What to work on ::
Beginning with the line containing "<734,78> to <245,78>" and ending at the last line of the data, set down every line exactly, leaving out all pictures.

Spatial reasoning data
§
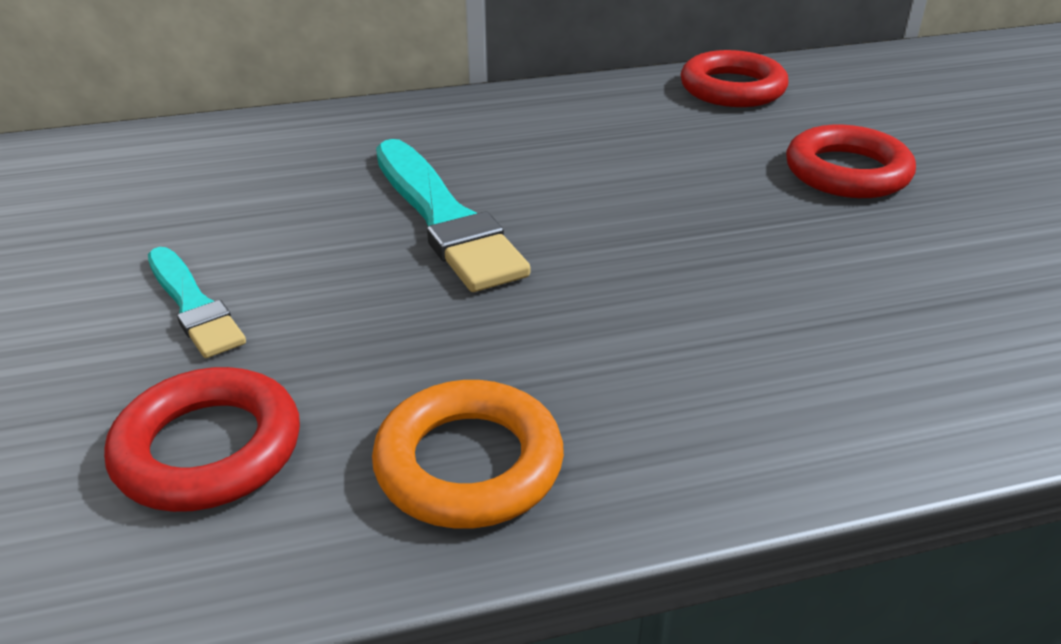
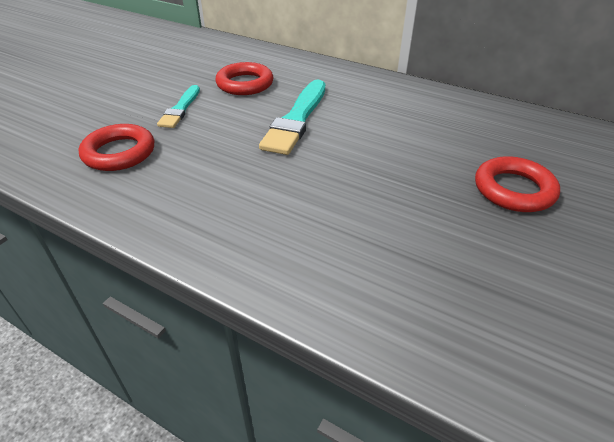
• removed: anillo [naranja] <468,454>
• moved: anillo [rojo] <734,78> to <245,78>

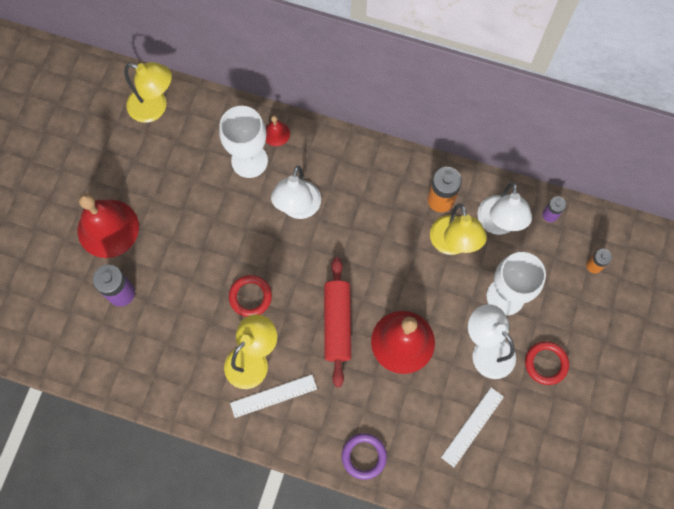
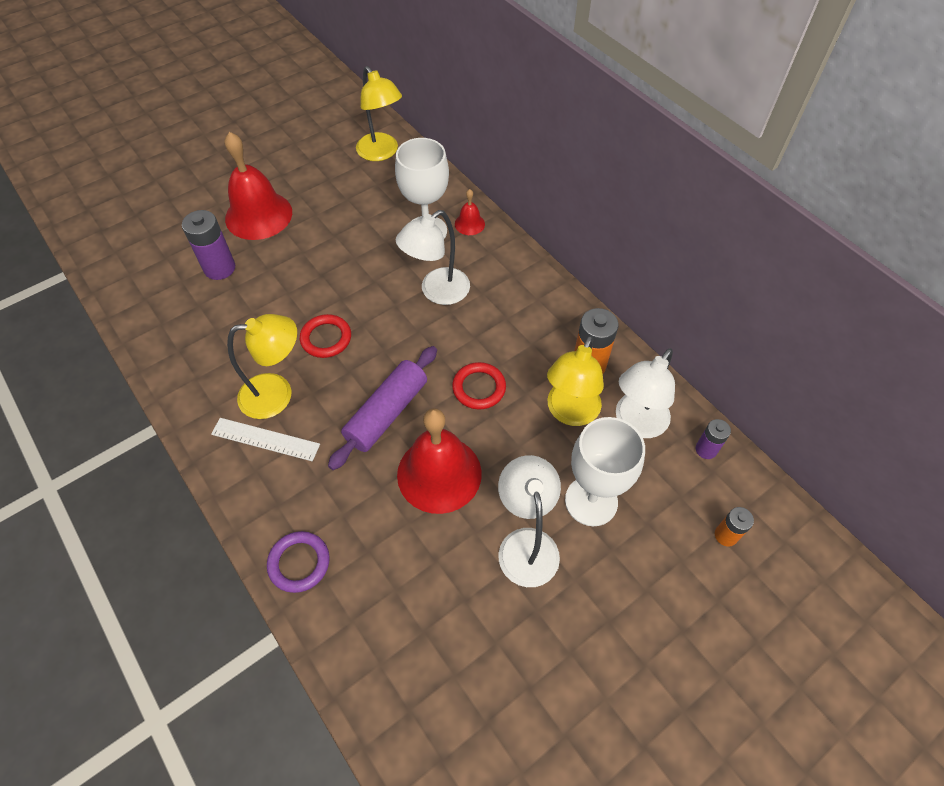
• recoloured: rodillo [rojo] <337,322> to rodillo [morado] <382,408>
• removed: regla [blanco] <472,427>
• moved: anillo [rojo] <547,363> to <479,385>

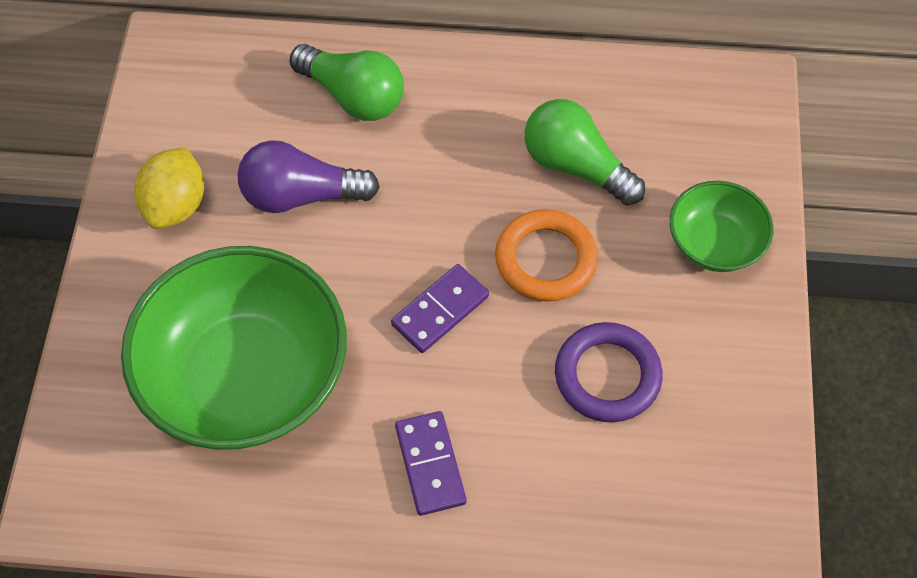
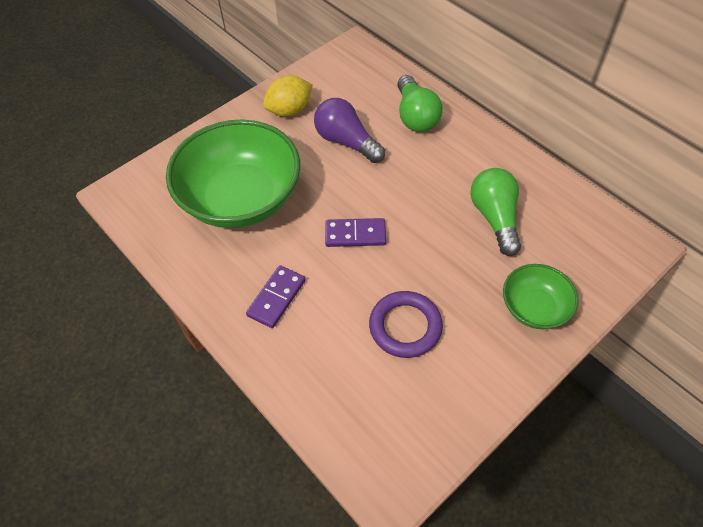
• removed: anillo [naranja] <546,255>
§
Task answer ::
• moved: anillo [rojo] <734,78> to <245,78>

• recoloured: rodillo [rojo] <337,322> to rodillo [morado] <382,408>
• removed: regla [blanco] <472,427>
• moved: anillo [rojo] <547,363> to <479,385>

• removed: anillo [naranja] <546,255>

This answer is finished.